**How to complete this task**. Would you print the data below exactly, leaving out every picture?

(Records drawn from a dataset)
▬▬▬

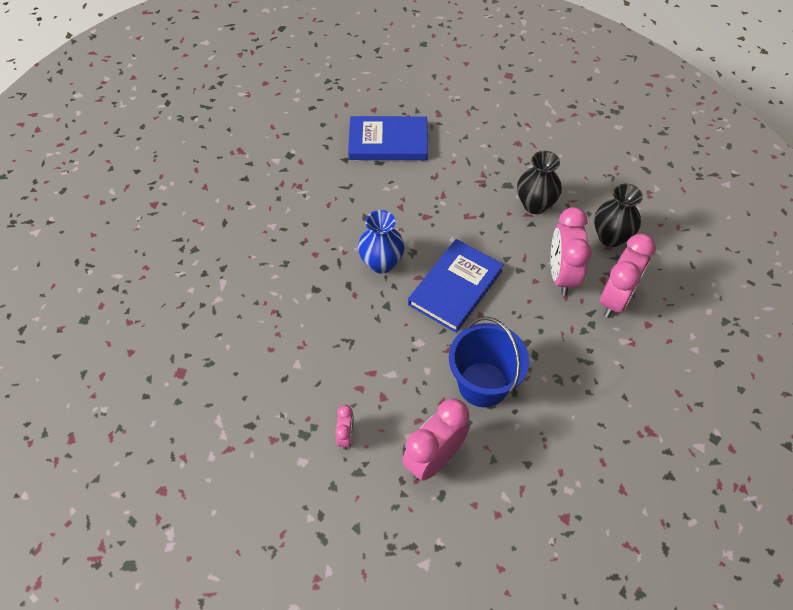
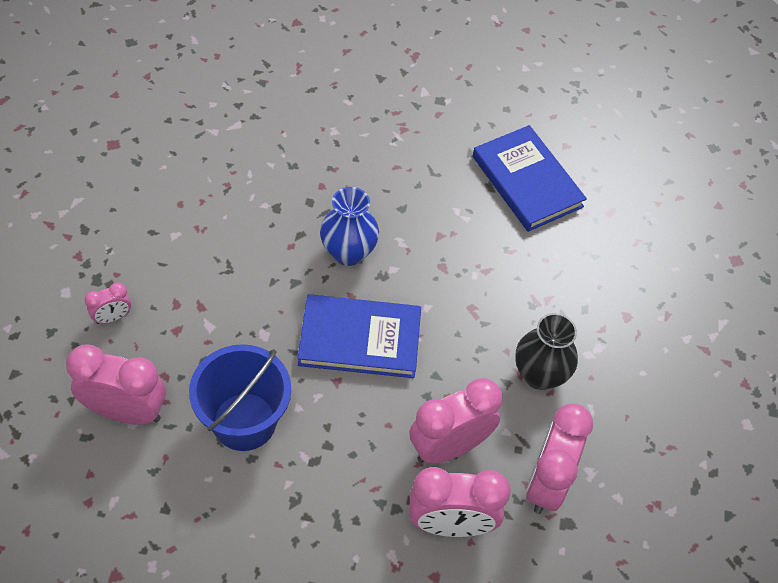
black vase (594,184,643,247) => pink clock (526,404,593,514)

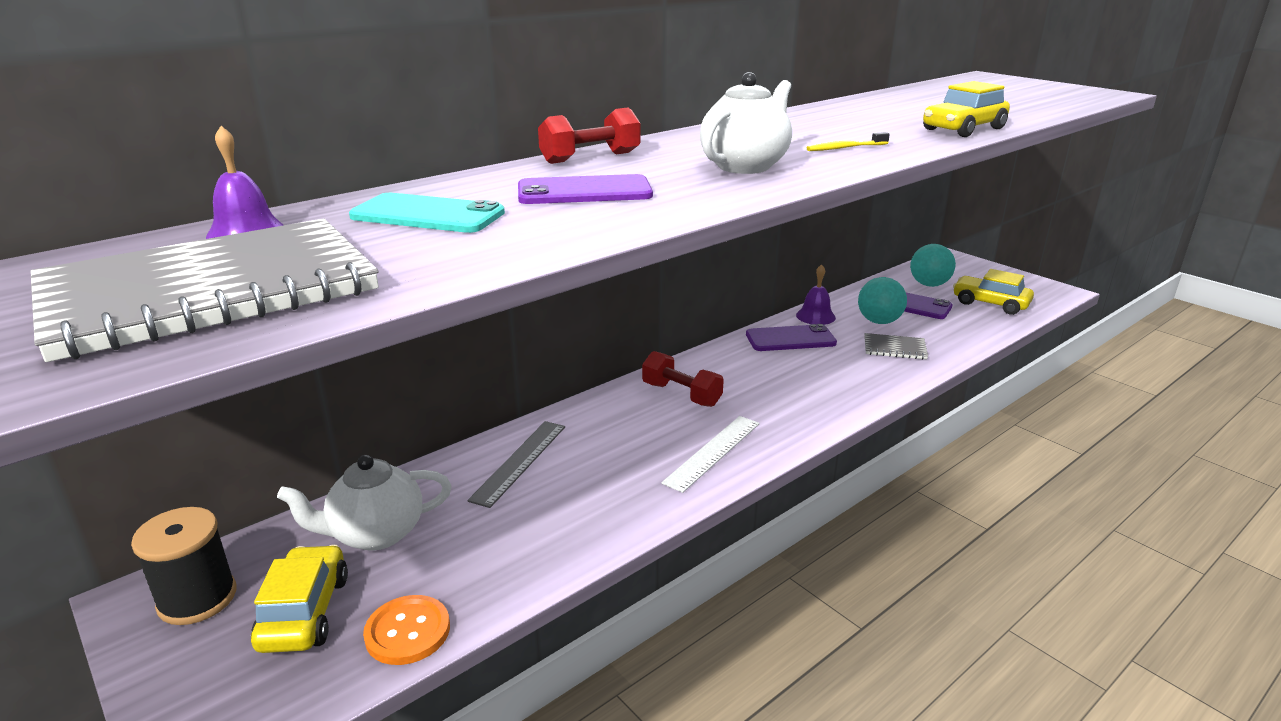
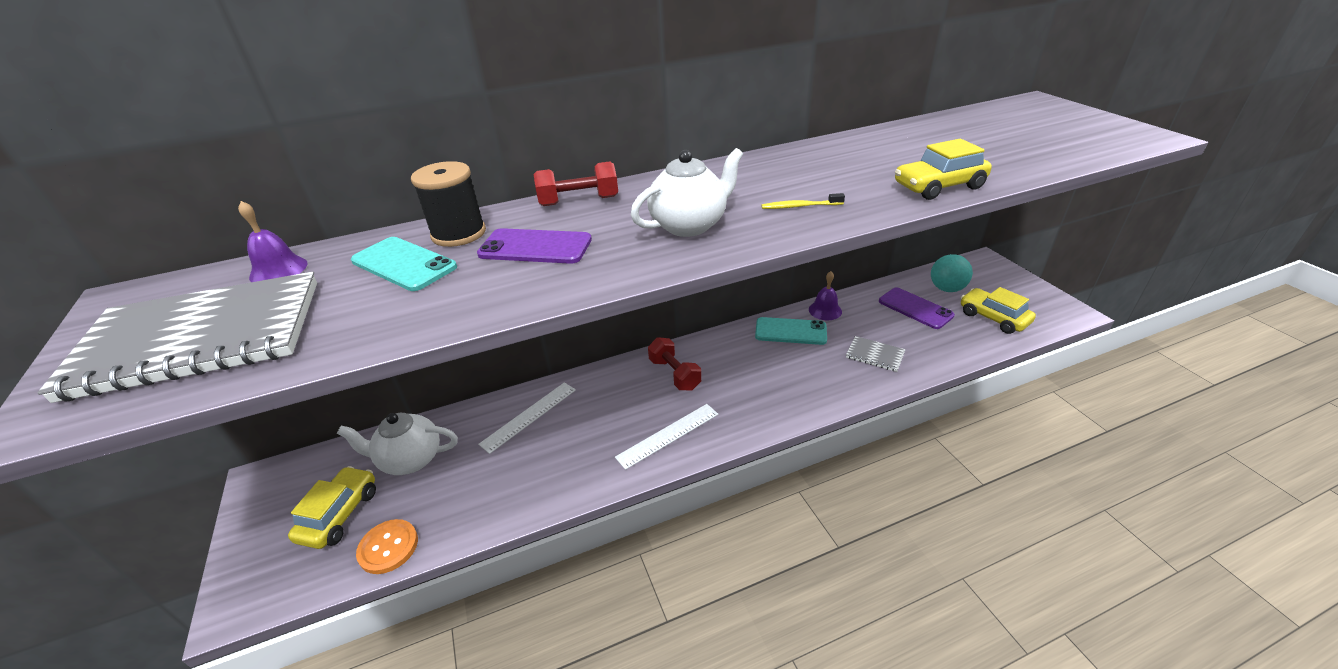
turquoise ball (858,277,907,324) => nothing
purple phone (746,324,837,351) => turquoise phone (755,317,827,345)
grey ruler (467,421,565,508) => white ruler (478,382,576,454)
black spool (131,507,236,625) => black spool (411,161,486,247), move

▬▬▬

**Answer to this exercise**.
black vase (594,184,643,247) => pink clock (526,404,593,514)

turquoise ball (858,277,907,324) => nothing
purple phone (746,324,837,351) => turquoise phone (755,317,827,345)
grey ruler (467,421,565,508) => white ruler (478,382,576,454)
black spool (131,507,236,625) => black spool (411,161,486,247), move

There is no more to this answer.